-- Task brief --
Keep only the lines of the listing that include the word "degrees", and copy them.

-- Supplied records --
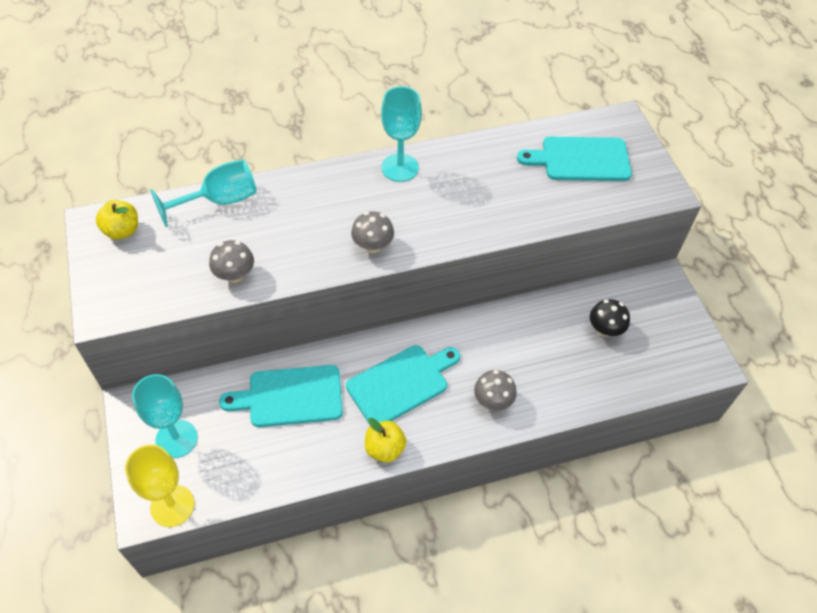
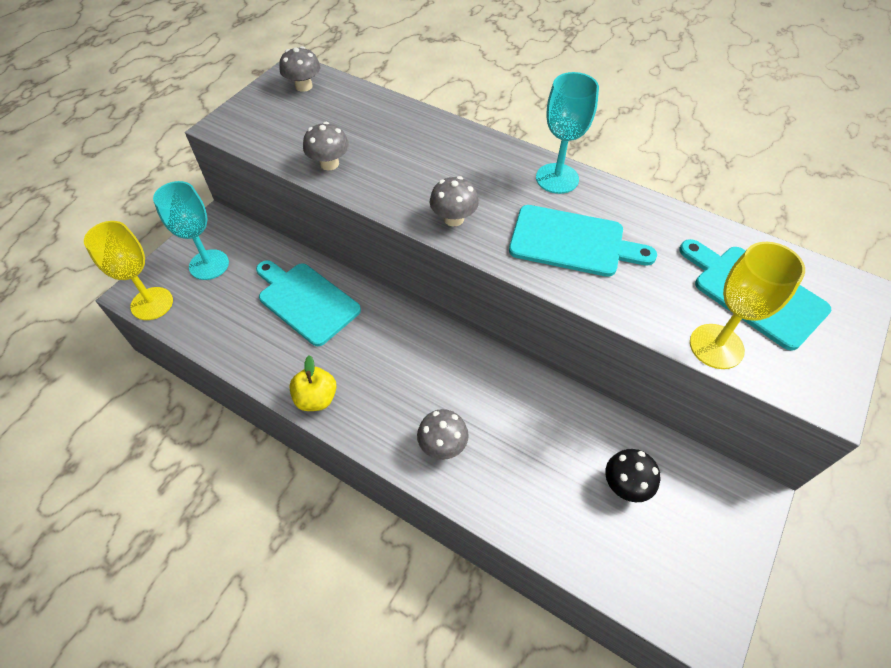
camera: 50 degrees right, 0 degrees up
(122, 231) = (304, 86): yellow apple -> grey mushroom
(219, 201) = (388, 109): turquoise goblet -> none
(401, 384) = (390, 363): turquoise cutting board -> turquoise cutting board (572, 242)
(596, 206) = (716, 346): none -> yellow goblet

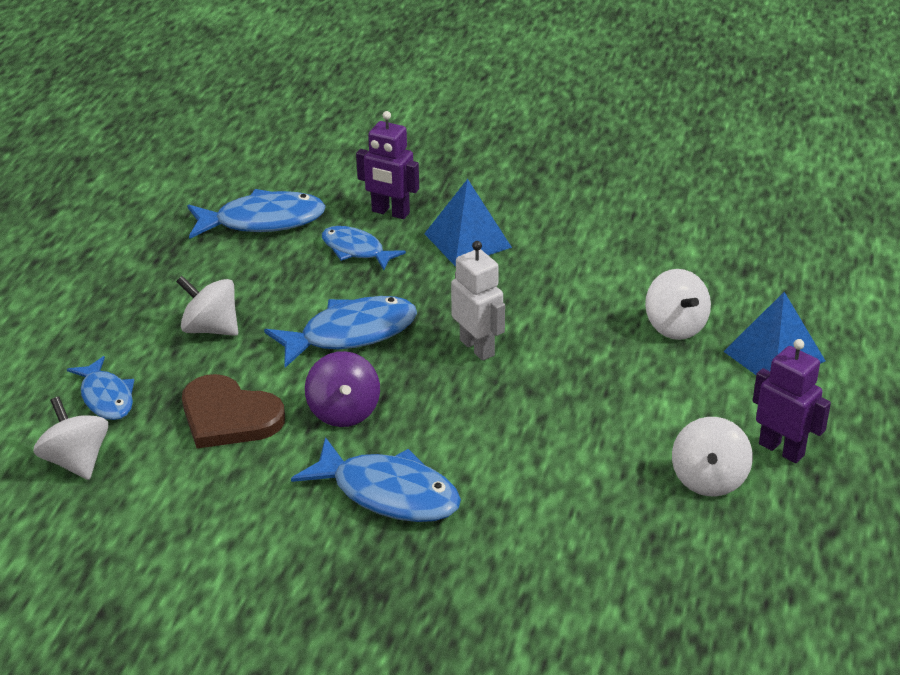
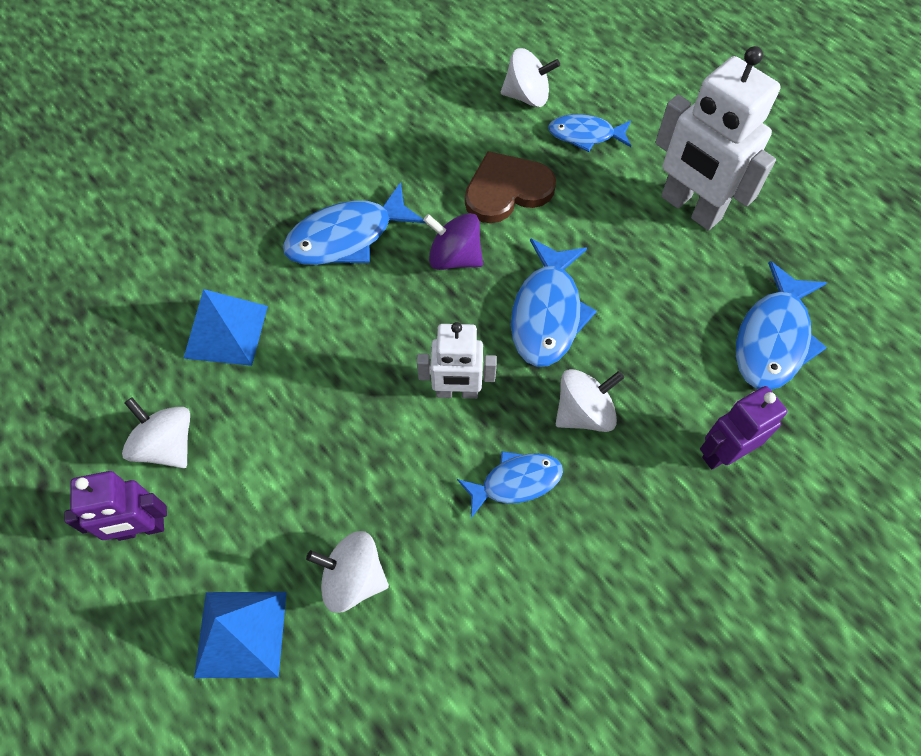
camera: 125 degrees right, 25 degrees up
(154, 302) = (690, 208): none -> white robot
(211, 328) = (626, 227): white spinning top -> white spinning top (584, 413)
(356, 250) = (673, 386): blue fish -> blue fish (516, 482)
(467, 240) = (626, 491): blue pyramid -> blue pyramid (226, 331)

-- Problem solution --
camera: 50 degrees right, 0 degrees up
camera: 125 degrees right, 25 degrees up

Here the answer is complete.